───── Supplied records

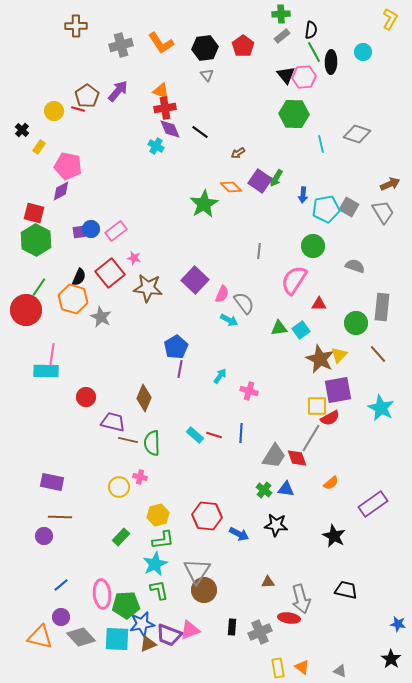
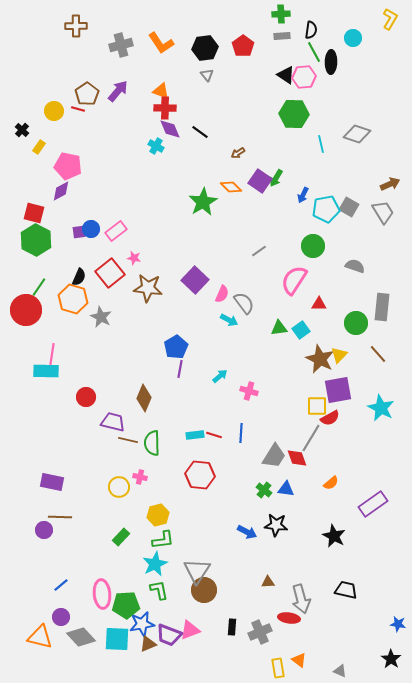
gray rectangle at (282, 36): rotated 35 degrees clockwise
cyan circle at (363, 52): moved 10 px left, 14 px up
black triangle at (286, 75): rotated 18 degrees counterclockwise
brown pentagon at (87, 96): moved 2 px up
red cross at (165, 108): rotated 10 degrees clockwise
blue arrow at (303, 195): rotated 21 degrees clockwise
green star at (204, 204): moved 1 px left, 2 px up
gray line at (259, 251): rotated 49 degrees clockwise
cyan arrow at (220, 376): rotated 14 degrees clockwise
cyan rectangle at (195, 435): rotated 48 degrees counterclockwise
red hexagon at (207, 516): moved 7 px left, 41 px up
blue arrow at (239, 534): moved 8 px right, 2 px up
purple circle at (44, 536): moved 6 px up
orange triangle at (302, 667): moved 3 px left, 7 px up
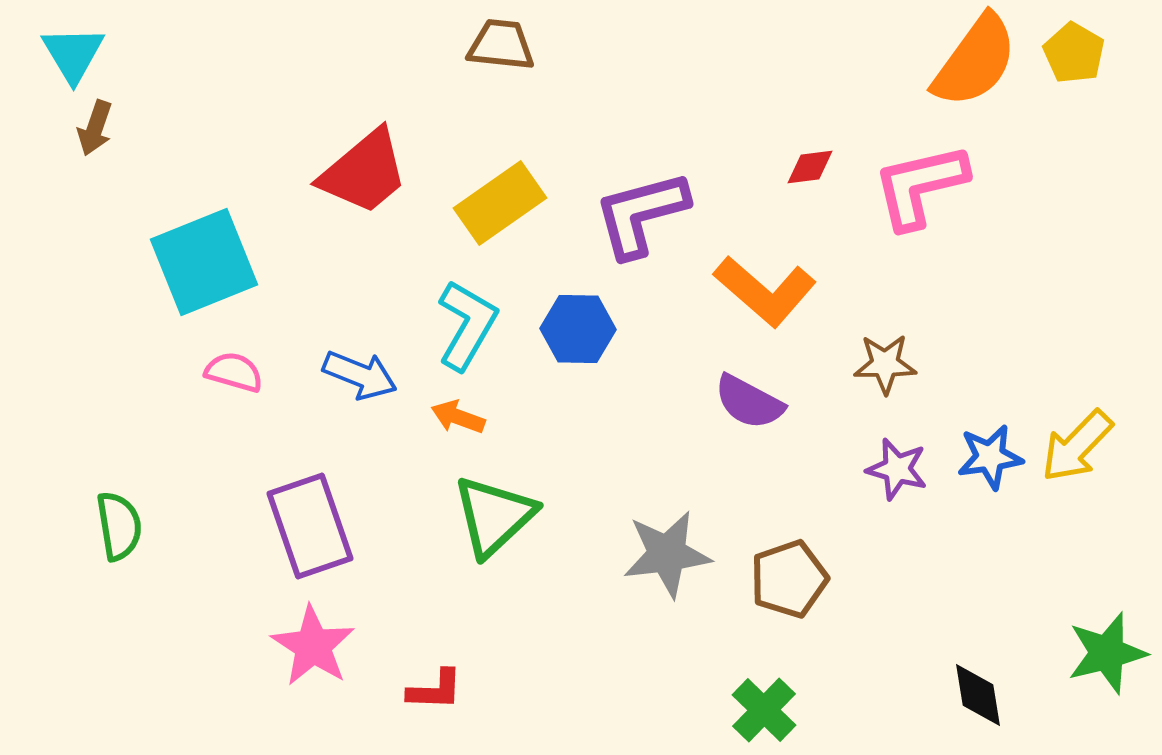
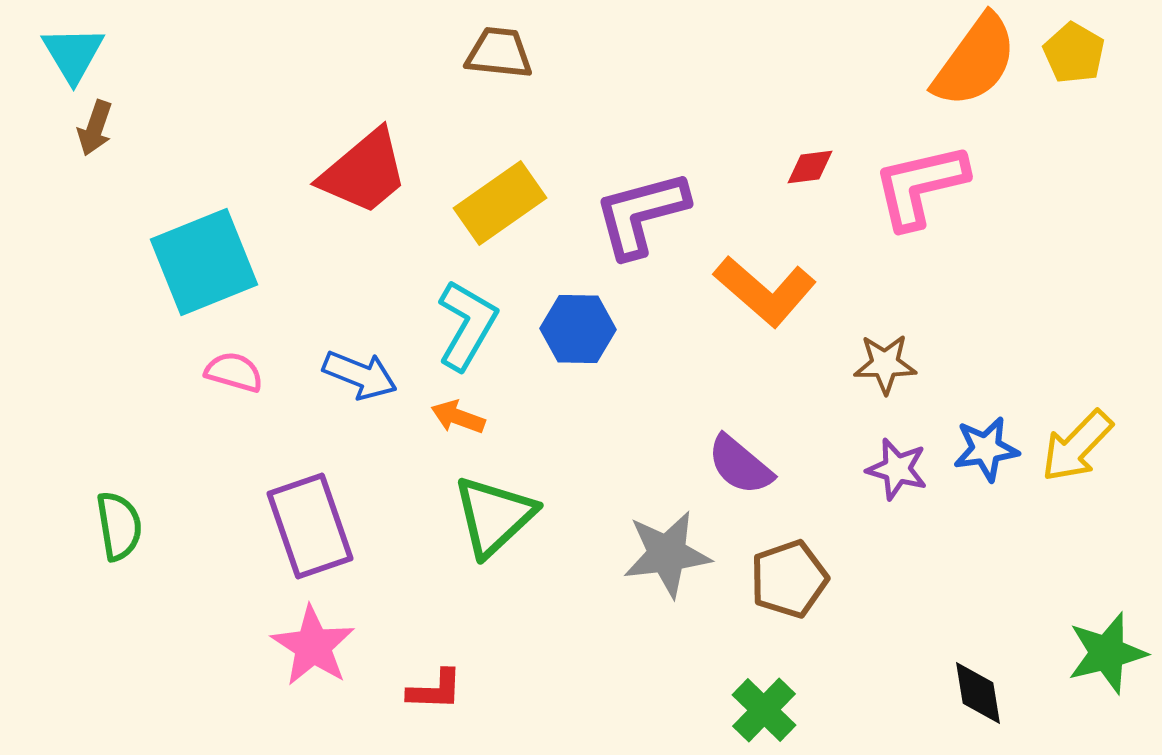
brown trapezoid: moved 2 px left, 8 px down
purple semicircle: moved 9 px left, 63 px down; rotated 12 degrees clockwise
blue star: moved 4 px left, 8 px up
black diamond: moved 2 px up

──────────
───── Supplied records

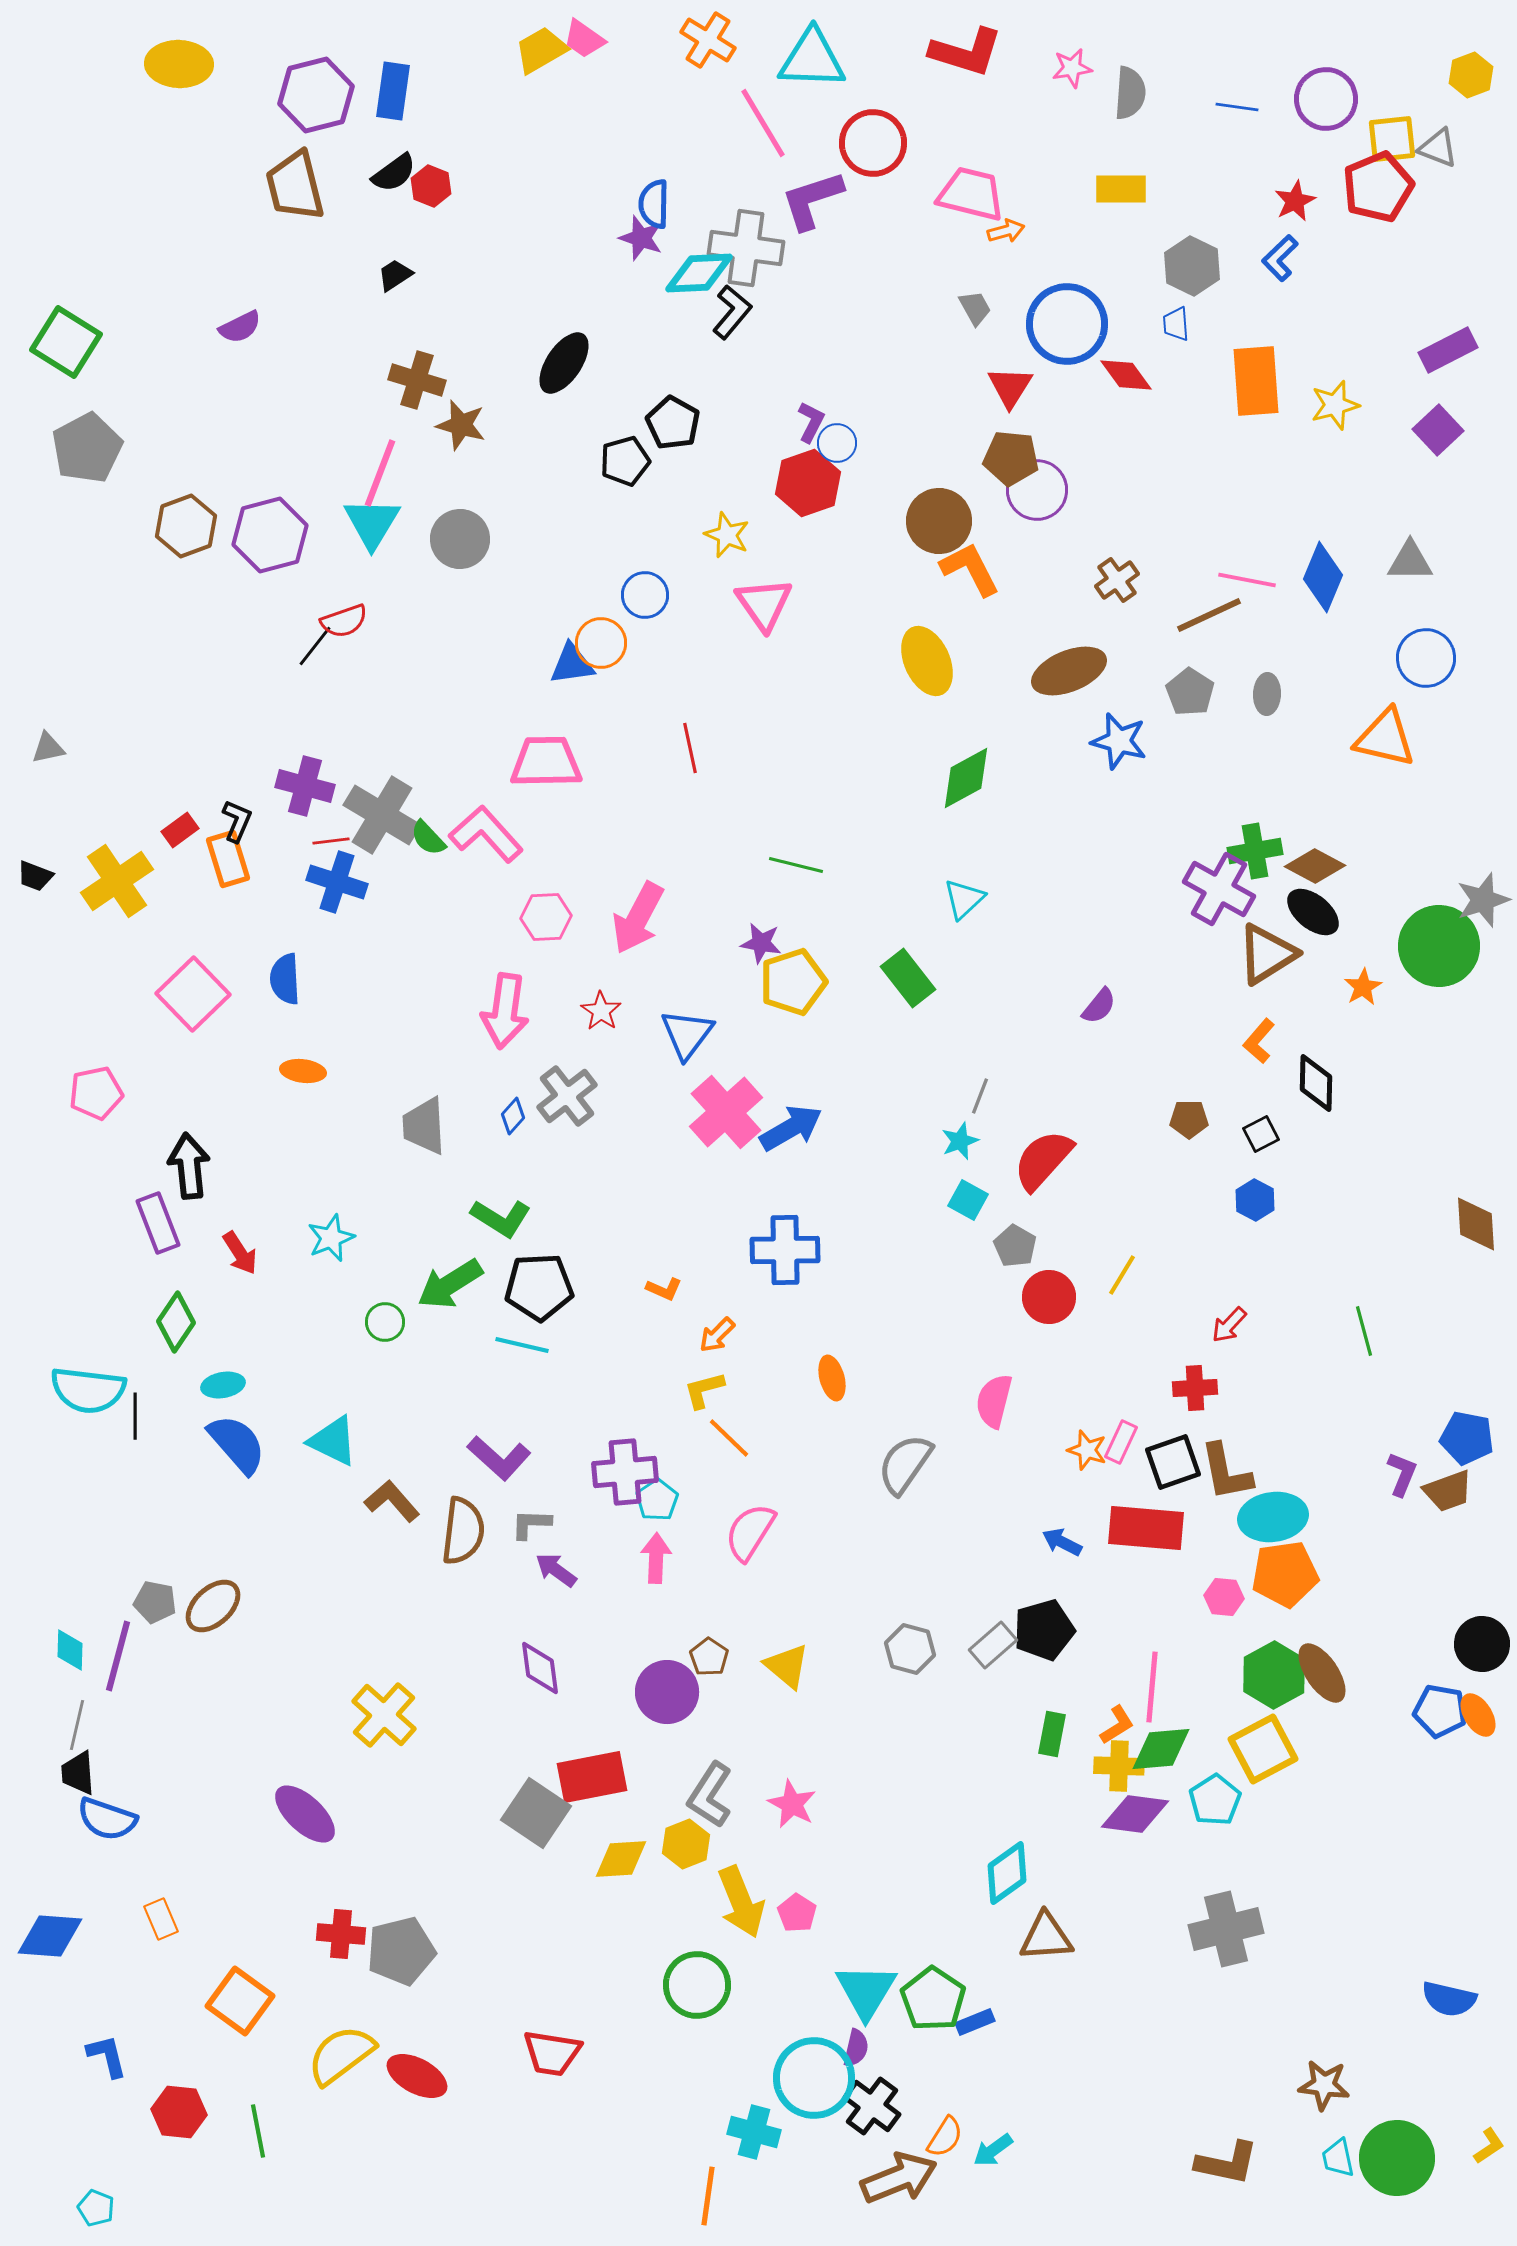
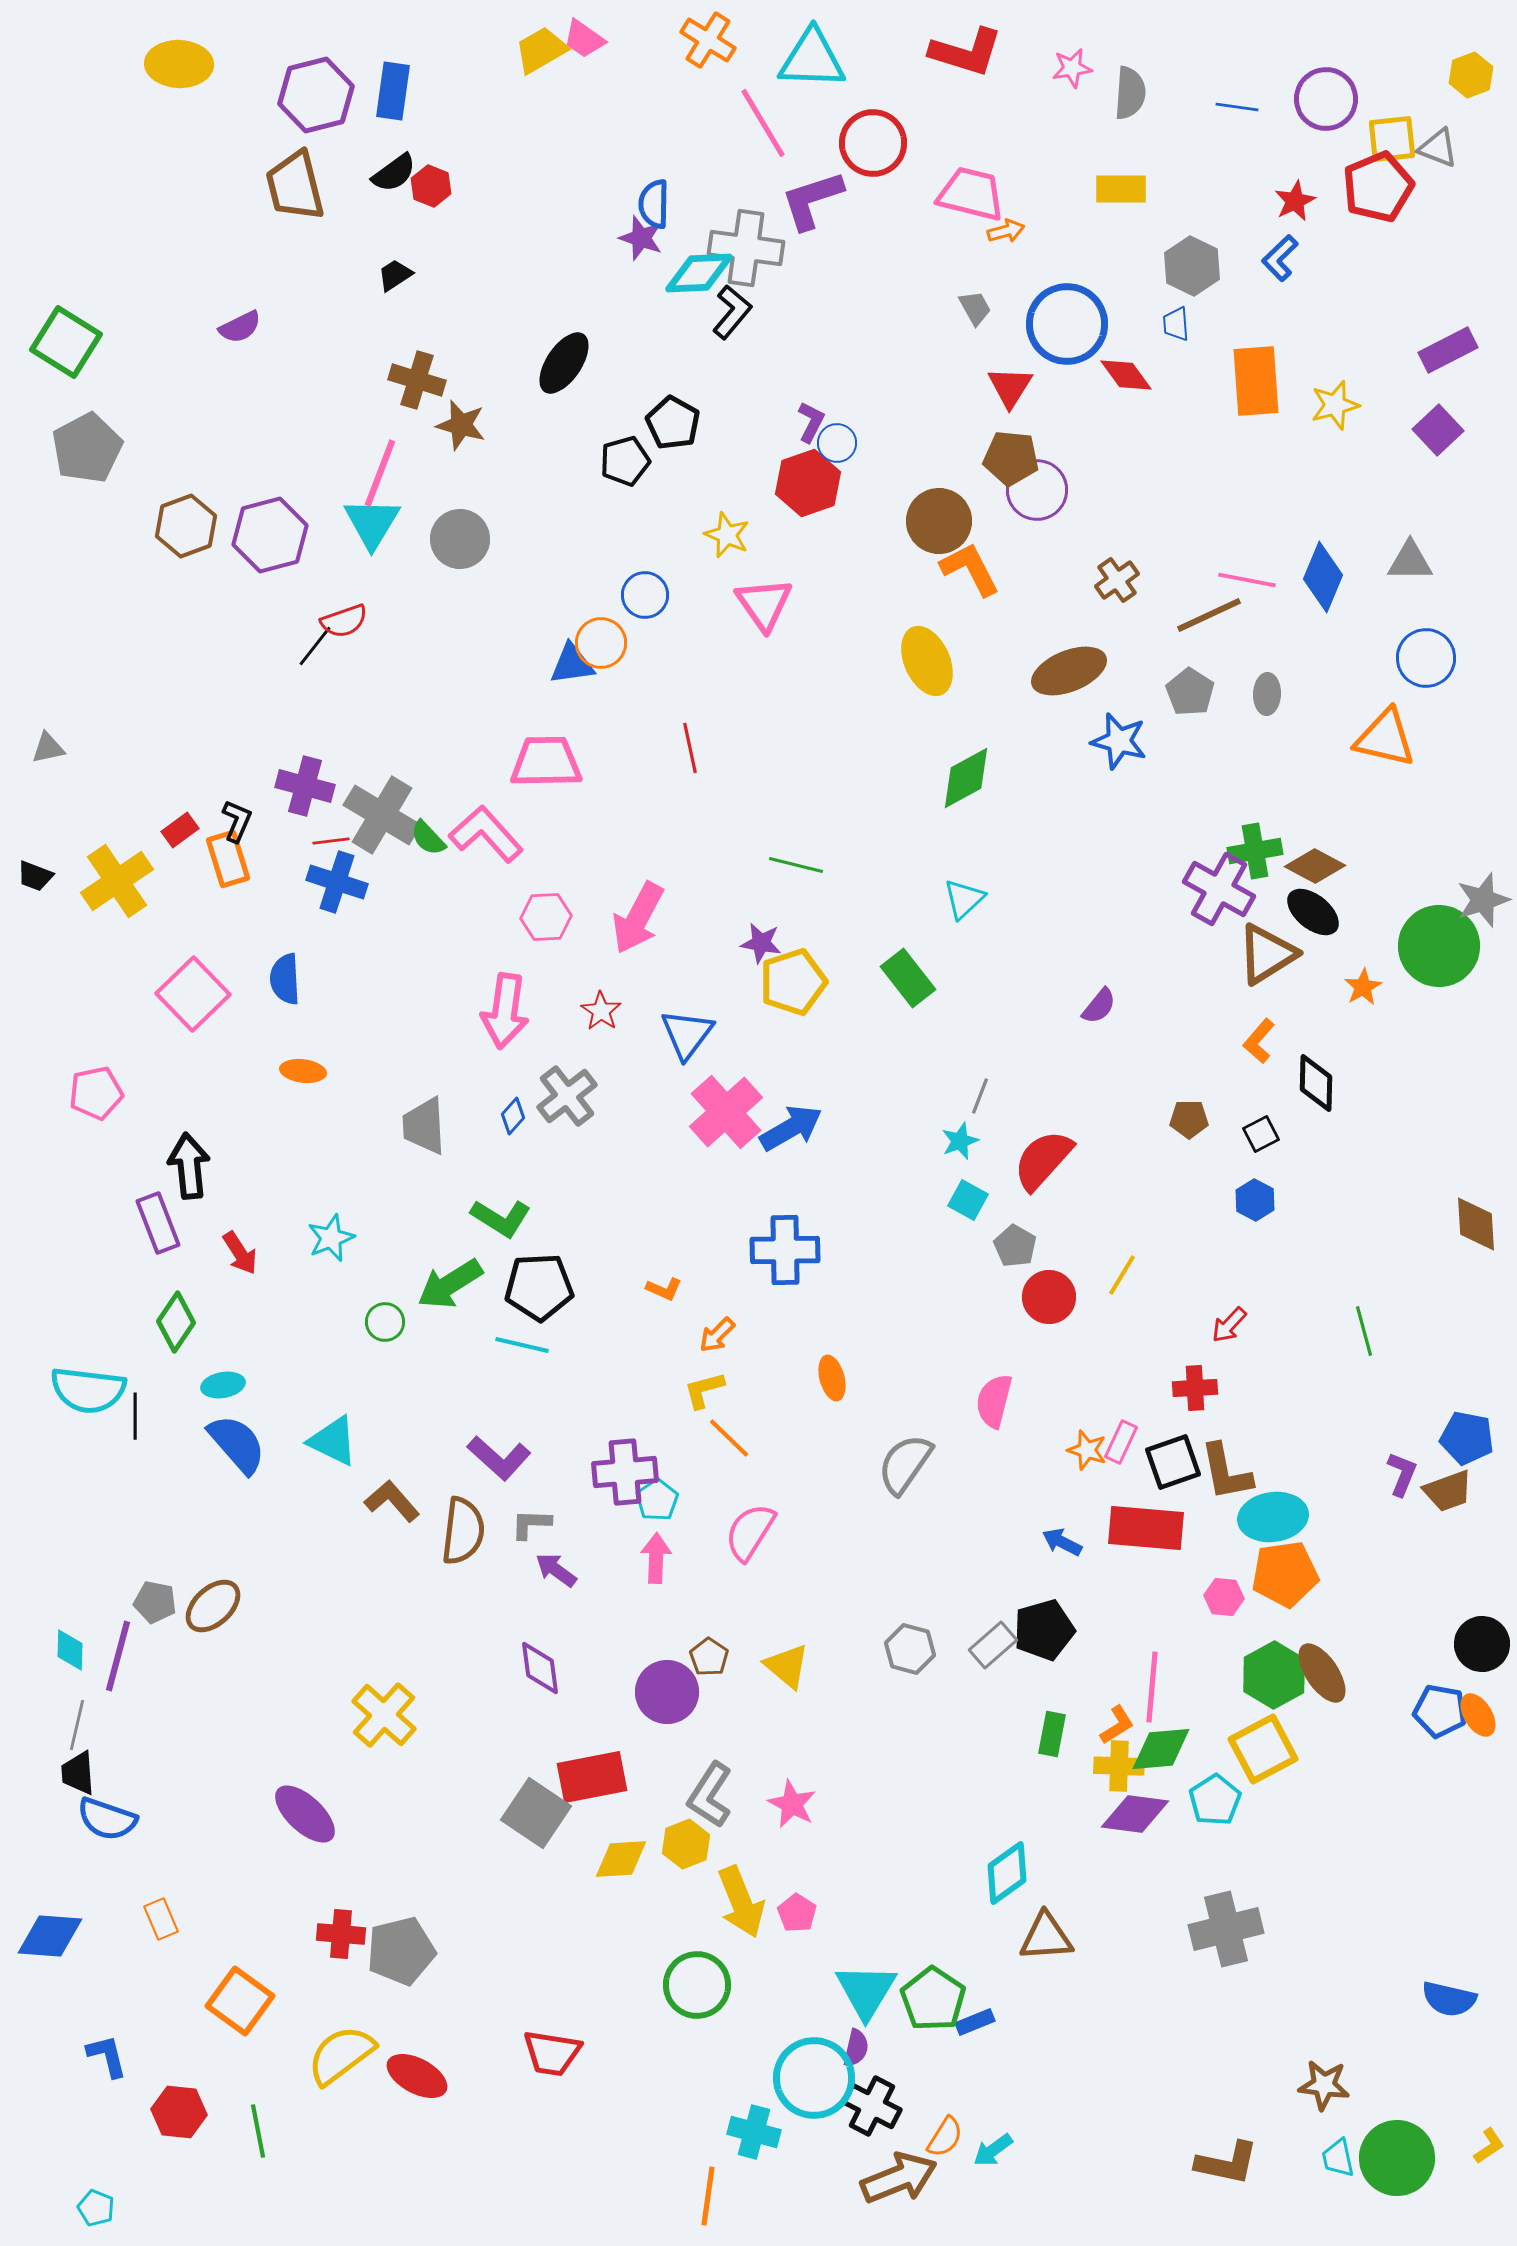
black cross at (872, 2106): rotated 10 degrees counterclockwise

──────────
───── Supplied records

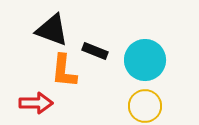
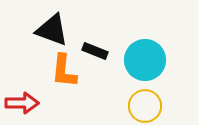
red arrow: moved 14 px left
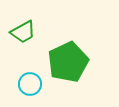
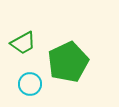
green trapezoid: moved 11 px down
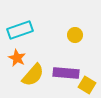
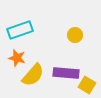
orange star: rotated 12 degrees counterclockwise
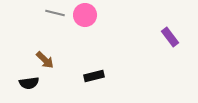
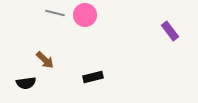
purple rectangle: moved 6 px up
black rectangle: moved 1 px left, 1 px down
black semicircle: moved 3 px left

──────────

- [Task] Restate word for word every line from the one with "gray line at" up to and including the one with "black diamond: moved 2 px up" in the records above, minus the pictures.

- [Answer box]
gray line at (259, 251): rotated 49 degrees clockwise
cyan arrow at (220, 376): rotated 14 degrees clockwise
cyan rectangle at (195, 435): rotated 48 degrees counterclockwise
red hexagon at (207, 516): moved 7 px left, 41 px up
blue arrow at (239, 534): moved 8 px right, 2 px up
purple circle at (44, 536): moved 6 px up
orange triangle at (302, 667): moved 3 px left, 7 px up
brown trapezoid: moved 2 px left, 8 px down
purple semicircle: moved 9 px left, 63 px down; rotated 12 degrees clockwise
blue star: moved 4 px left, 8 px up
black diamond: moved 2 px up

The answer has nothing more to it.